- _Prompt_:
Only the lines from the one containing "camera: 65 degrees left, 0 degrees up" through the last line of the data below belong in your answer, copied exactly and without pictures.

- _Source data_:
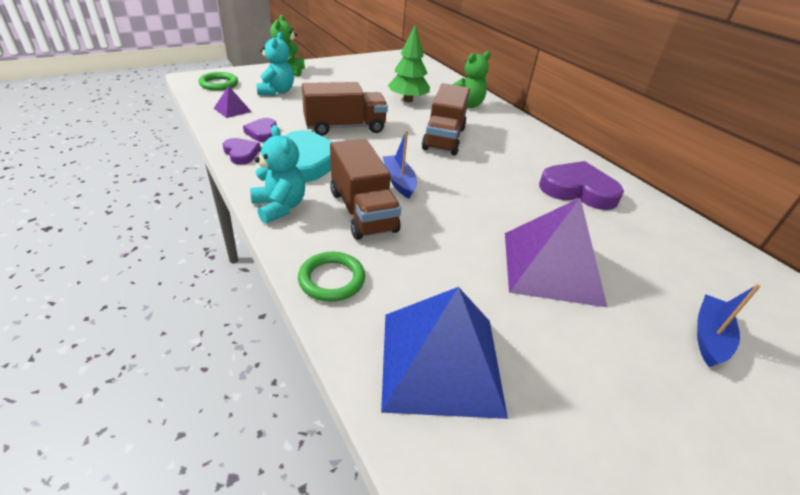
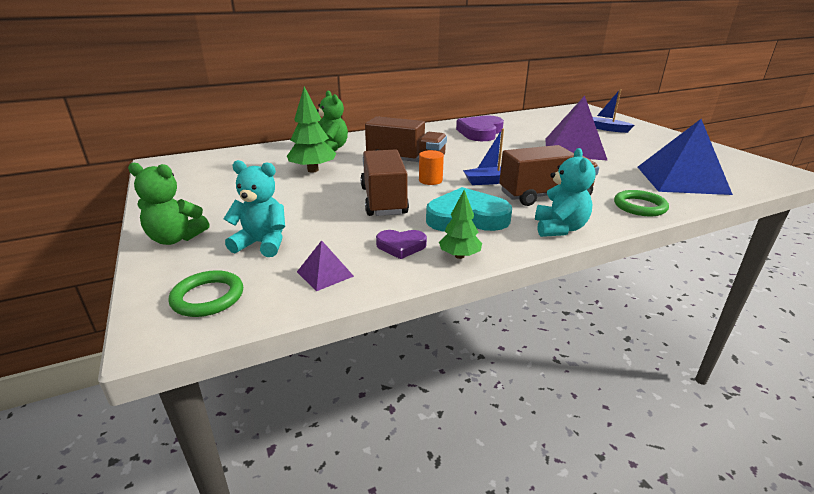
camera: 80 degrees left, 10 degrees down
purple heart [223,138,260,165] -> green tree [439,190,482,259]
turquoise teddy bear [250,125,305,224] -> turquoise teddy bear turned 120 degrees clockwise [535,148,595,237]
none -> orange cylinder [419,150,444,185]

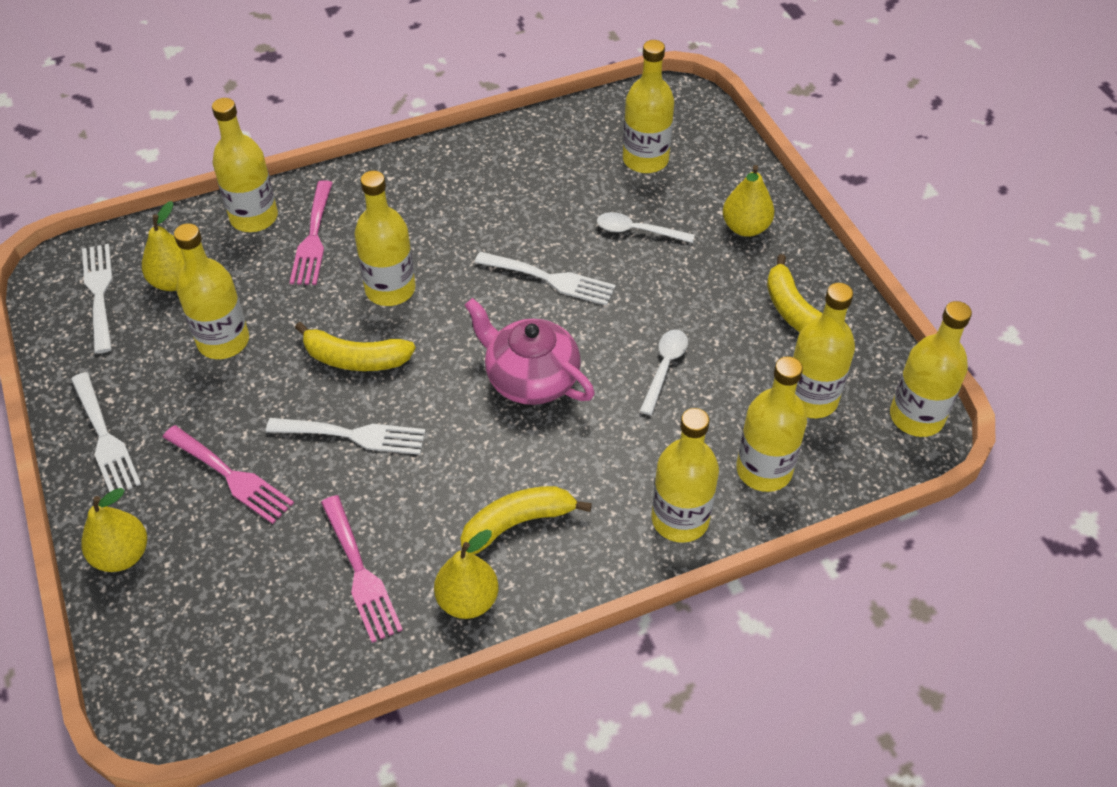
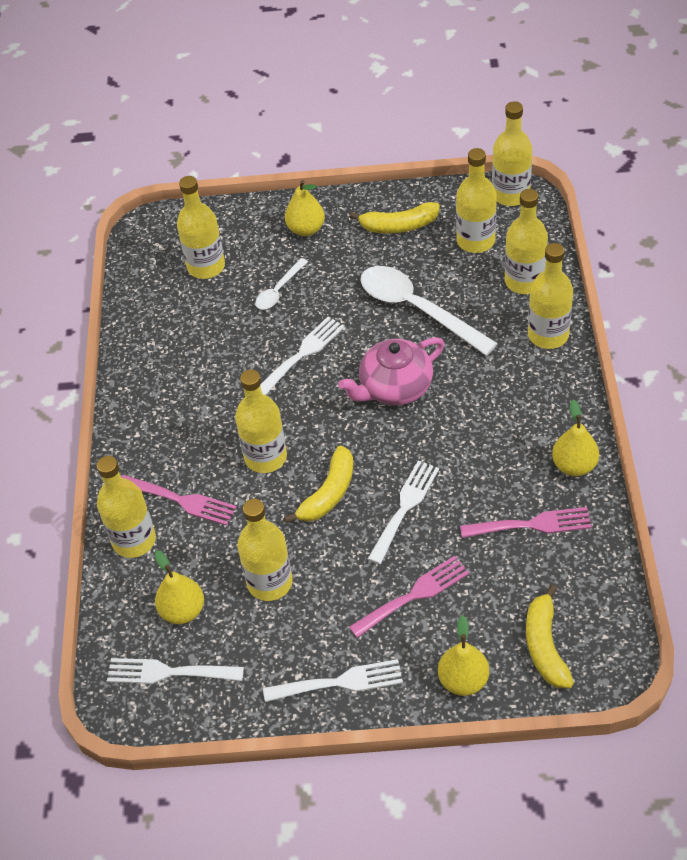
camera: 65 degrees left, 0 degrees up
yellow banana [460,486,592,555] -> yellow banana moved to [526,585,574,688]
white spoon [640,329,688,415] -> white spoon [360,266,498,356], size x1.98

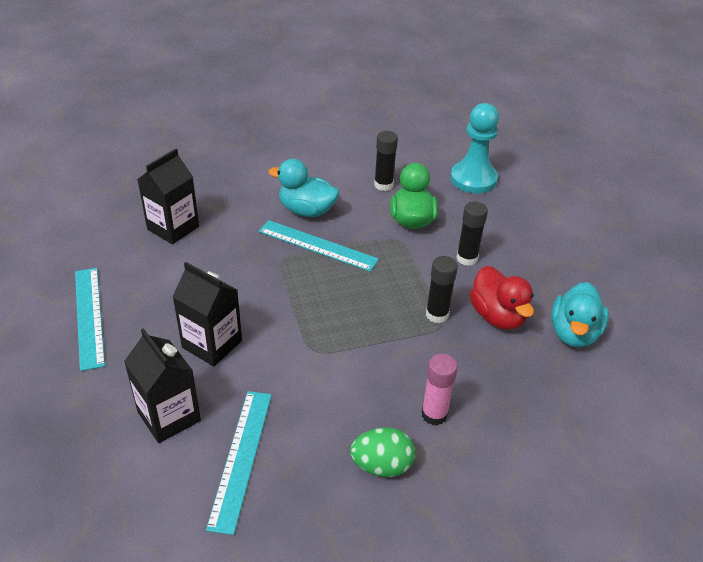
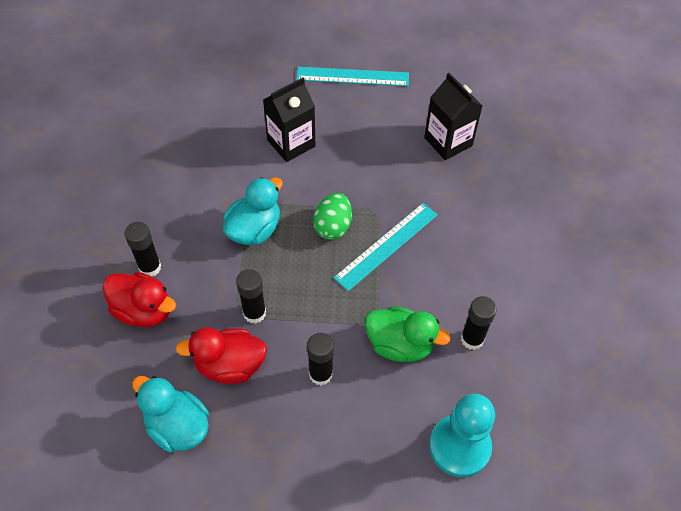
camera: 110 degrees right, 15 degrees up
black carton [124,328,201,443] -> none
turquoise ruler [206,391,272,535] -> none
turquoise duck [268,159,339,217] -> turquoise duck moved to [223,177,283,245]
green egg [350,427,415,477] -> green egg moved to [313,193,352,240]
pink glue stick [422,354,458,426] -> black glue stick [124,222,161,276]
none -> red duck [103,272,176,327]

- _Result below_:
camera: 65 degrees left, 0 degrees up
yellow banana [460,486,592,555] -> yellow banana moved to [526,585,574,688]
white spoon [640,329,688,415] -> white spoon [360,266,498,356], size x1.98

camera: 110 degrees right, 15 degrees up
black carton [124,328,201,443] -> none
turquoise ruler [206,391,272,535] -> none
turquoise duck [268,159,339,217] -> turquoise duck moved to [223,177,283,245]
green egg [350,427,415,477] -> green egg moved to [313,193,352,240]
pink glue stick [422,354,458,426] -> black glue stick [124,222,161,276]
none -> red duck [103,272,176,327]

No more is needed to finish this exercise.